*** Begin section ***

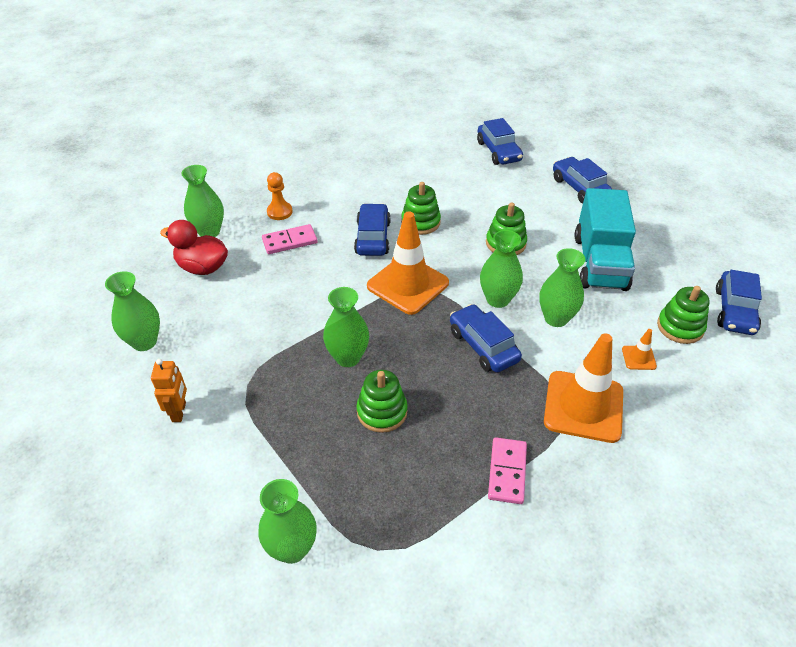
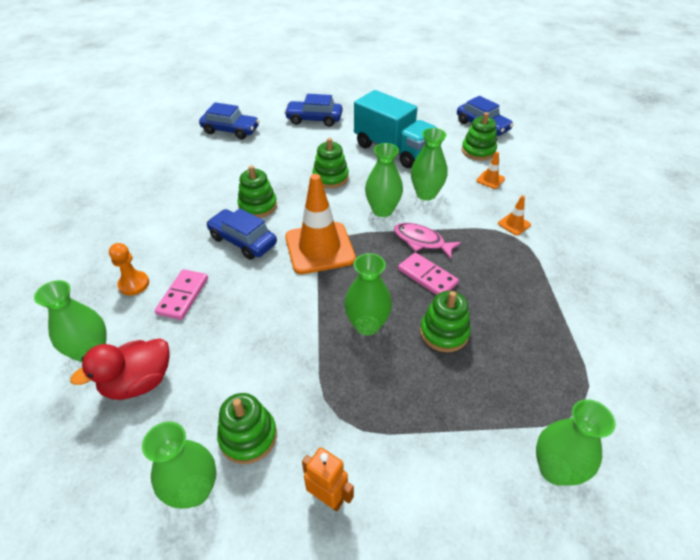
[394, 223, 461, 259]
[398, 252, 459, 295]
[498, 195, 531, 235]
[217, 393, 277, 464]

*** End section ***

_What needs to be done:_ Please write out the entire listing above exactly, but leave the pictures out.

_Exercise output:_
[394, 223, 461, 259]
[398, 252, 459, 295]
[498, 195, 531, 235]
[217, 393, 277, 464]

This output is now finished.